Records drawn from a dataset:
[Start of section]

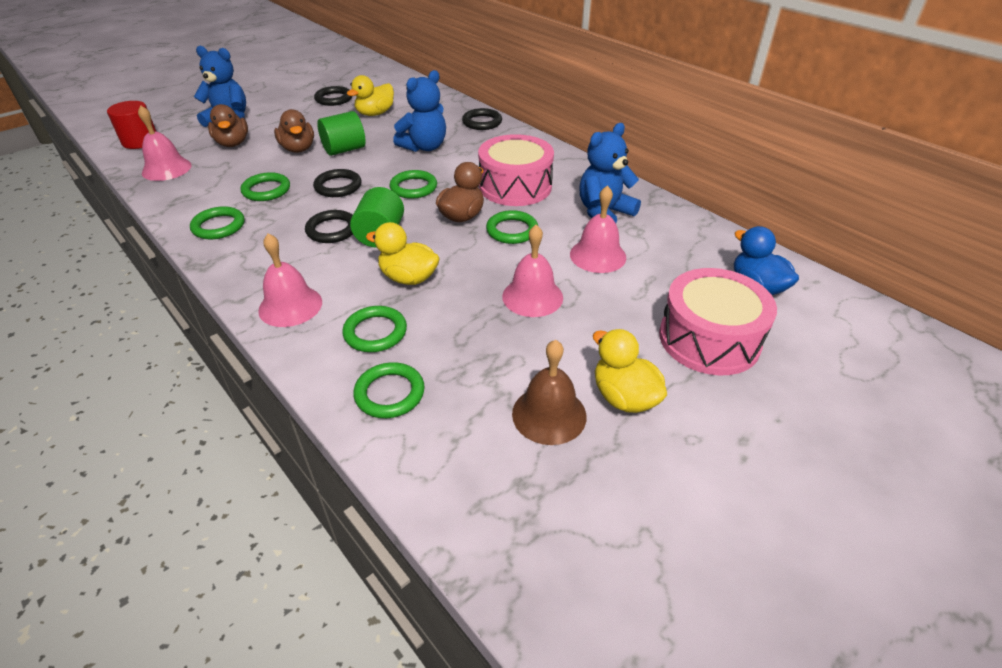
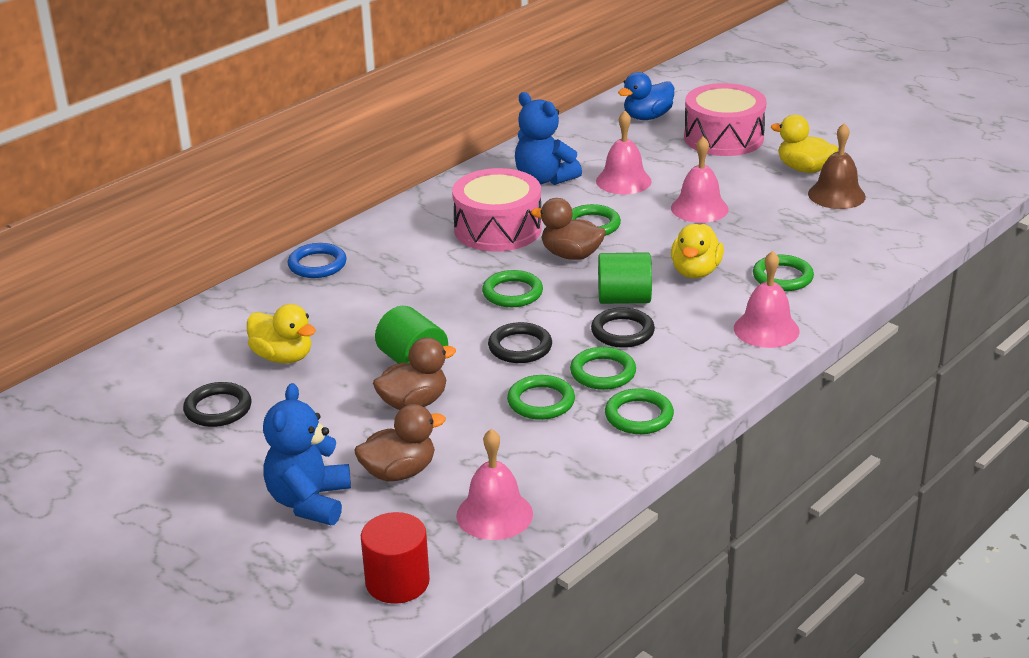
camera: 95 degrees left, 10 degrees down
(389, 393) = (851, 259): green ring -> green ring (603, 372)
(424, 147) = (399, 299): blue teddy bear -> none
(482, 122) = (317, 264): black ring -> blue ring
(624, 397) = (804, 169): yellow duck -> yellow duck turned 75 degrees clockwise

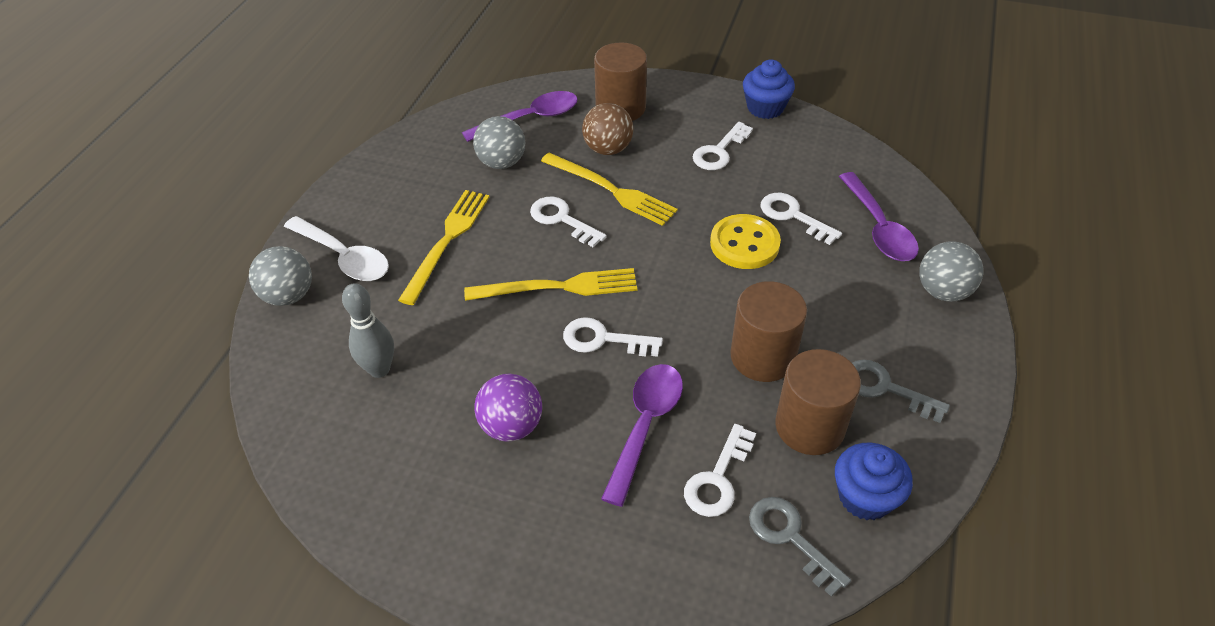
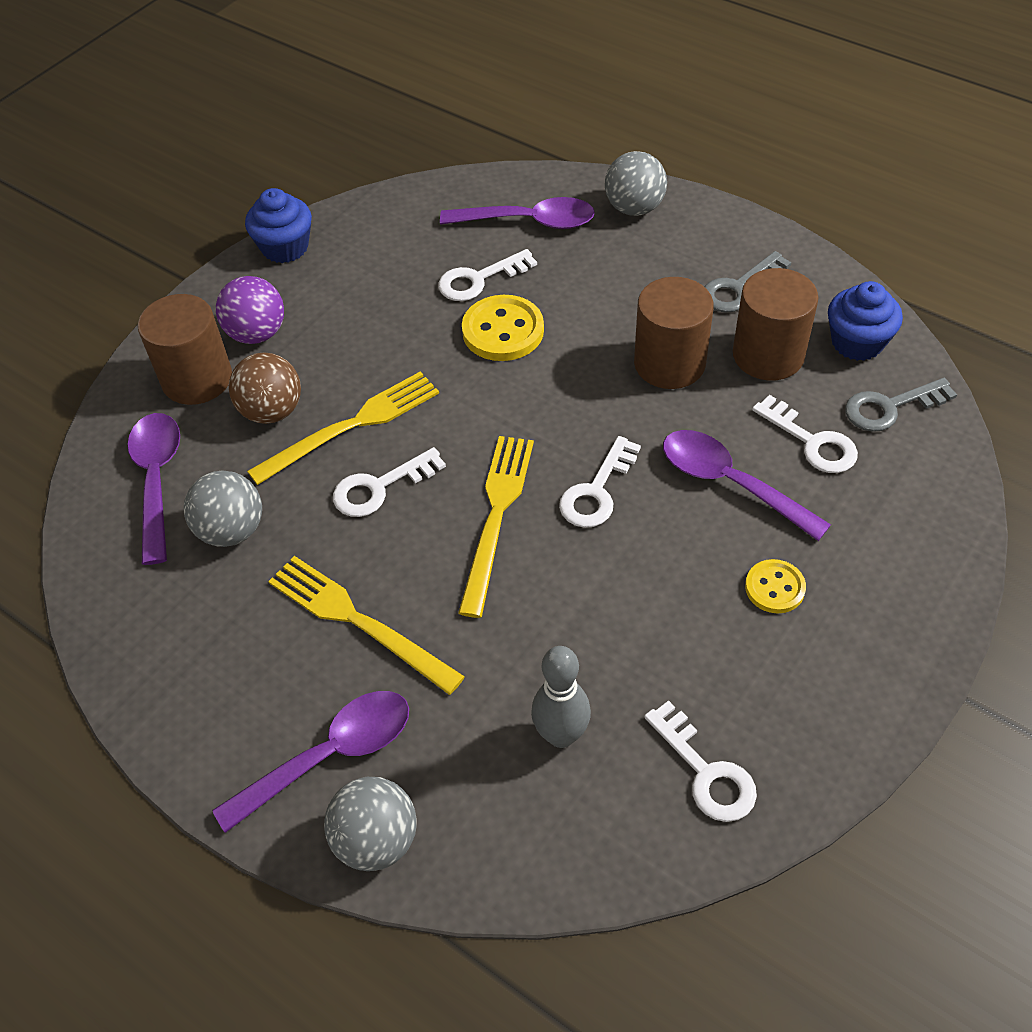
camera: 70 degrees left, 5 degrees up
(344, 257) = (330, 755): white spoon -> purple spoon
(511, 426) = (695, 606): purple ball -> purple ball (257, 333)
(544, 477) = (774, 588): none -> yellow button
(719, 151) = (338, 309): white key -> white key (706, 772)

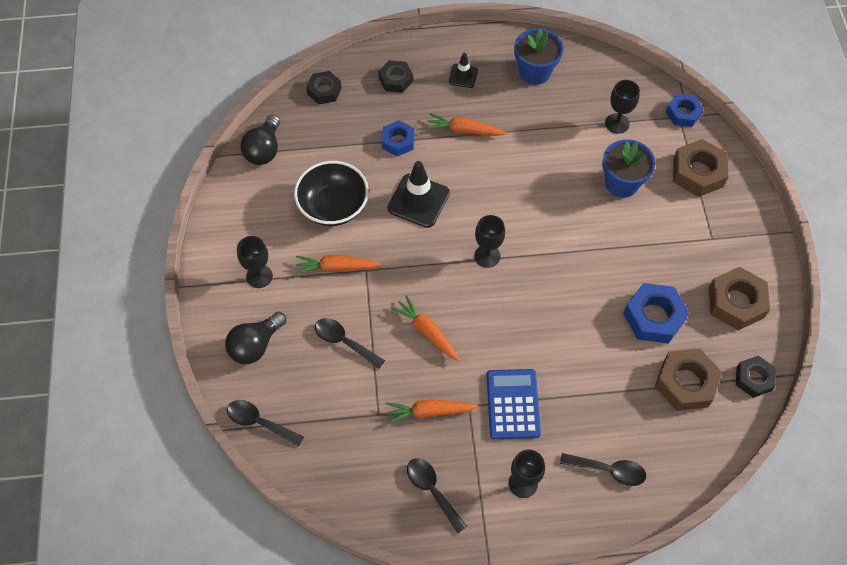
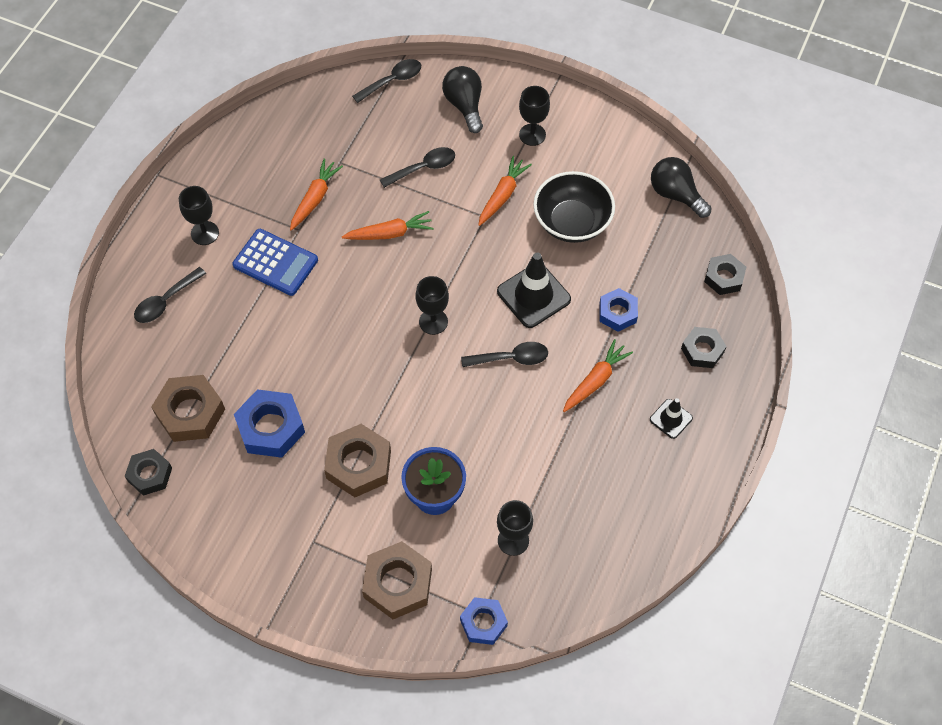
camera: 120 degrees right, 0 degrees up
(432, 490) = (248, 168): black spoon -> black spoon (511, 358)
(534, 72) = (635, 496): blue flower pot -> none
(736, 302) = (231, 514): brown nut -> brown nut (358, 464)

[End of section]

**Try it:**
All of the data is to be reproduced exactly, with the pictures left out.

**Task answer:**
camera: 95 degrees left, 10 degrees down
(389, 393) = (851, 259): green ring -> green ring (603, 372)
(424, 147) = (399, 299): blue teddy bear -> none
(482, 122) = (317, 264): black ring -> blue ring
(624, 397) = (804, 169): yellow duck -> yellow duck turned 75 degrees clockwise

camera: 70 degrees left, 5 degrees up
(344, 257) = (330, 755): white spoon -> purple spoon
(511, 426) = (695, 606): purple ball -> purple ball (257, 333)
(544, 477) = (774, 588): none -> yellow button
(719, 151) = (338, 309): white key -> white key (706, 772)

camera: 120 degrees right, 0 degrees up
(432, 490) = (248, 168): black spoon -> black spoon (511, 358)
(534, 72) = (635, 496): blue flower pot -> none
(736, 302) = (231, 514): brown nut -> brown nut (358, 464)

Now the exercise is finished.